Exercise prompt =>
The lines to repeat are those below from the one containing "D1: schottky (A" down to the one containing "R6: 8.2k (GND, VS) -> 8.2k (N6, VS)", both included; reproduce them exactly and nothing else.

Extracted data =>
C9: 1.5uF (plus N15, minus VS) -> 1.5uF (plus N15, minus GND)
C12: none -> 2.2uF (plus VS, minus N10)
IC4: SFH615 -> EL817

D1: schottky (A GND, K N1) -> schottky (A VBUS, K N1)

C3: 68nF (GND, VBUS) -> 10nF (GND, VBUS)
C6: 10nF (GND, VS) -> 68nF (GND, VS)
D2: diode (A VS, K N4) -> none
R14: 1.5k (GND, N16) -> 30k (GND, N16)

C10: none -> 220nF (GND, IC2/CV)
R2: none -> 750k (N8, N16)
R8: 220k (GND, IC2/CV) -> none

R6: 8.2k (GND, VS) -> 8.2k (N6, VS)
==
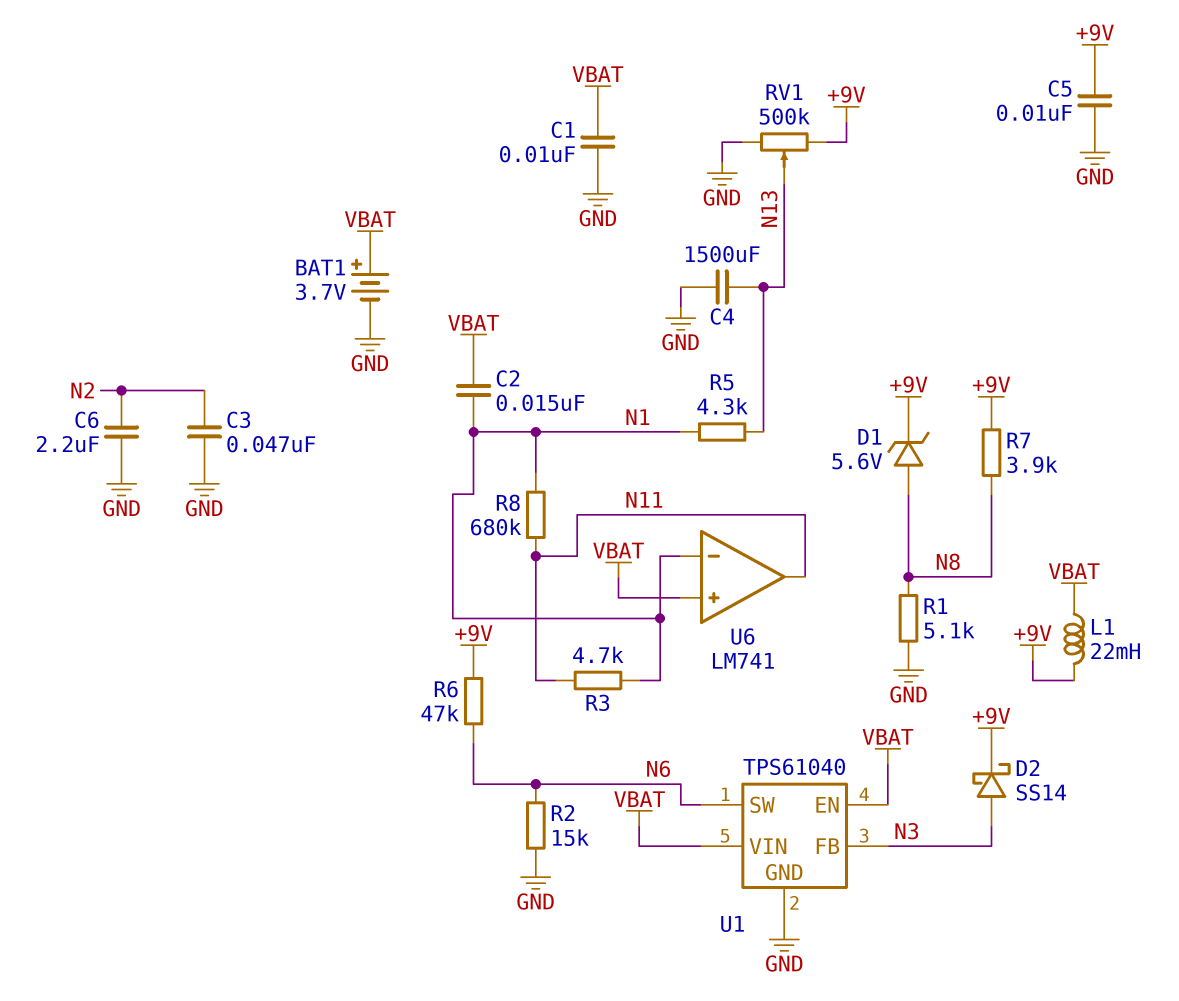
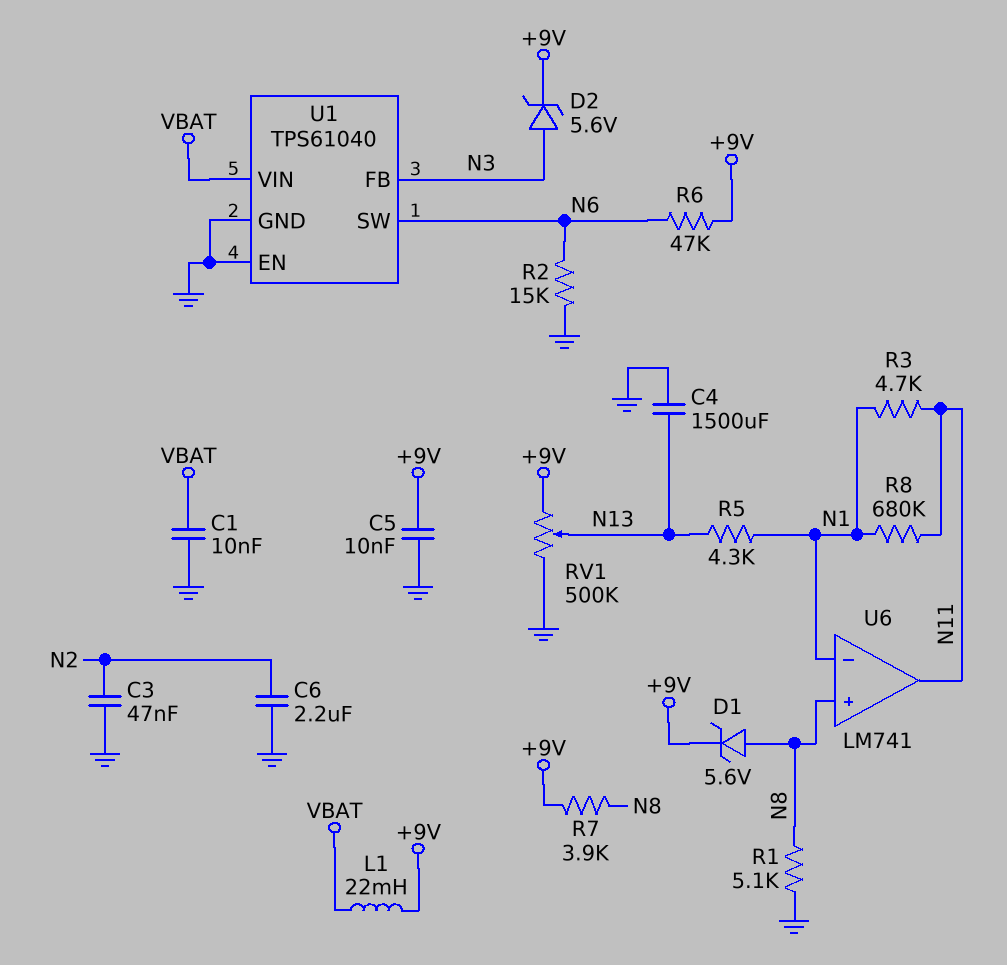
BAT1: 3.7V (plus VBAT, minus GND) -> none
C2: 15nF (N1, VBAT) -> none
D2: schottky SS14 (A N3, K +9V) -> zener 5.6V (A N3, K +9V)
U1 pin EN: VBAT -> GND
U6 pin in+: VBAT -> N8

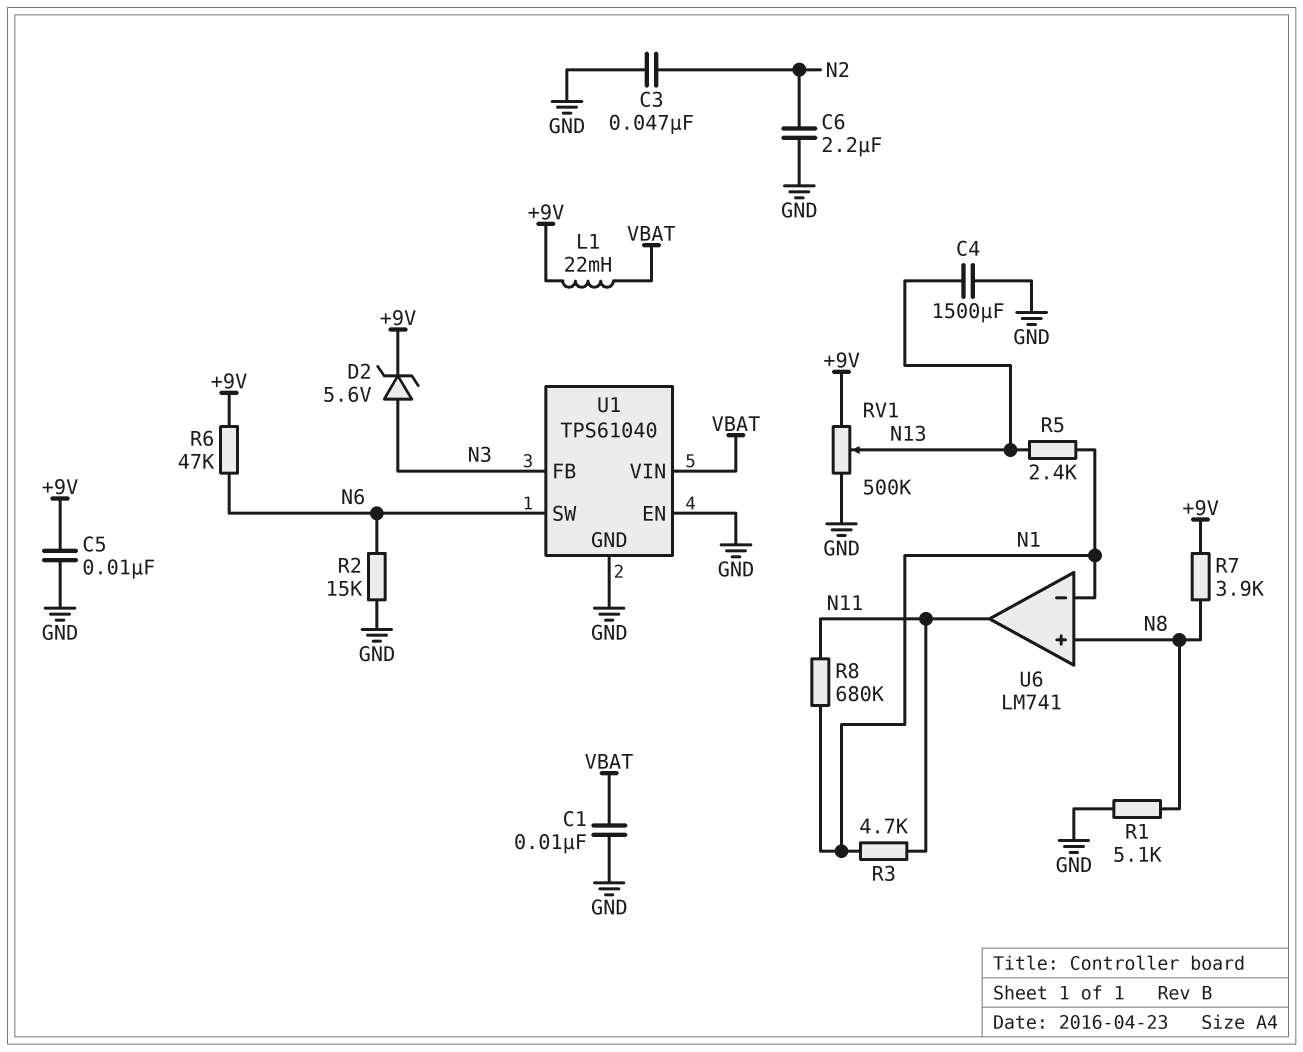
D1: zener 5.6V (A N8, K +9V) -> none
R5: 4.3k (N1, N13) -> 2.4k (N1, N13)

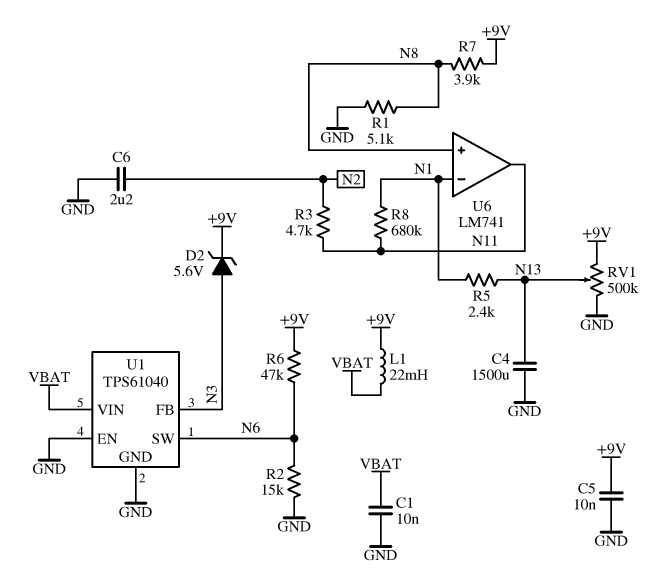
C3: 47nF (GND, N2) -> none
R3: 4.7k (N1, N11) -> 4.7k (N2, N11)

Answer space =>
D1: schottky (A GND, K N1) -> schottky (A VBUS, K N1)

C3: 68nF (GND, VBUS) -> 10nF (GND, VBUS)
C6: 10nF (GND, VS) -> 68nF (GND, VS)
D2: diode (A VS, K N4) -> none
R14: 1.5k (GND, N16) -> 30k (GND, N16)

C10: none -> 220nF (GND, IC2/CV)
R2: none -> 750k (N8, N16)
R8: 220k (GND, IC2/CV) -> none

R6: 8.2k (GND, VS) -> 8.2k (N6, VS)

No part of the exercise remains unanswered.